Exercise: Please give back only the lines below from the one containing "(302, 454) = (363, 53): white cup -> none" to the one containing "(686, 93) = (628, 609): none -> yellow dice", each repeated word for word, both ends included.

Provided information:
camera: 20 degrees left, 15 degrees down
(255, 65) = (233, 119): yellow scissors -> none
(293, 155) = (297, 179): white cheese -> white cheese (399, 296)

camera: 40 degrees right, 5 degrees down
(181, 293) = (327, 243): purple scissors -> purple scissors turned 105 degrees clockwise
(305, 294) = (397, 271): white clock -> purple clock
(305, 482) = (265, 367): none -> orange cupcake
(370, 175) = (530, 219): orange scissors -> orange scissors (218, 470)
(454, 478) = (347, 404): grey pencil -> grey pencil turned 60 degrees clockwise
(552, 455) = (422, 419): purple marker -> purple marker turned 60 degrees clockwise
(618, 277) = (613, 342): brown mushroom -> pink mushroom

---

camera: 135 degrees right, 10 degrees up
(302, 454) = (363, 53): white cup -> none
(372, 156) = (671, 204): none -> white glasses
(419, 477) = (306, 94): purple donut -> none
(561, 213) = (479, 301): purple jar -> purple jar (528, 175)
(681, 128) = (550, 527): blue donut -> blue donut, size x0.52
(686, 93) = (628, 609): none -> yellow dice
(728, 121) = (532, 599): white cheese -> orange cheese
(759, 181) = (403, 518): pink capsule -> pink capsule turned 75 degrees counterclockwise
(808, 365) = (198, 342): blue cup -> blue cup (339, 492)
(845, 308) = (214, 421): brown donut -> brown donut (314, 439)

---

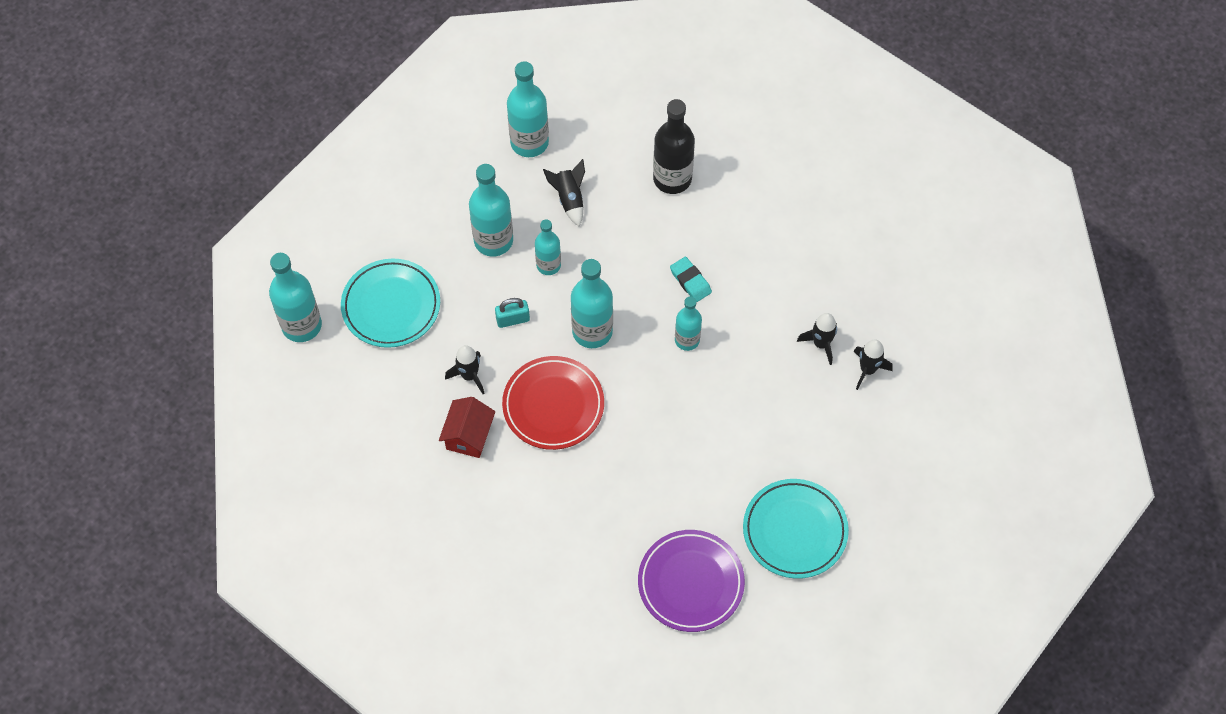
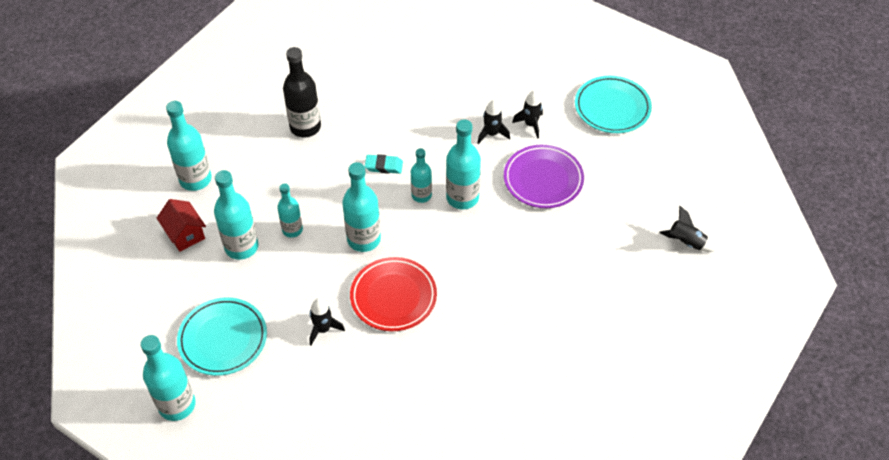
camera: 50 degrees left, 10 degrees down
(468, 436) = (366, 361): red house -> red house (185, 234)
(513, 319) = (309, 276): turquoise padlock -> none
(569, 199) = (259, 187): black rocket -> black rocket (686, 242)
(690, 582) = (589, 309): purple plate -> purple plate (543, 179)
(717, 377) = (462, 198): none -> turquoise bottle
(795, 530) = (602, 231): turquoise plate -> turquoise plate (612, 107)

Exercise answer:
(302, 454) = (363, 53): white cup -> none
(372, 156) = (671, 204): none -> white glasses
(419, 477) = (306, 94): purple donut -> none
(561, 213) = (479, 301): purple jar -> purple jar (528, 175)
(681, 128) = (550, 527): blue donut -> blue donut, size x0.52
(686, 93) = (628, 609): none -> yellow dice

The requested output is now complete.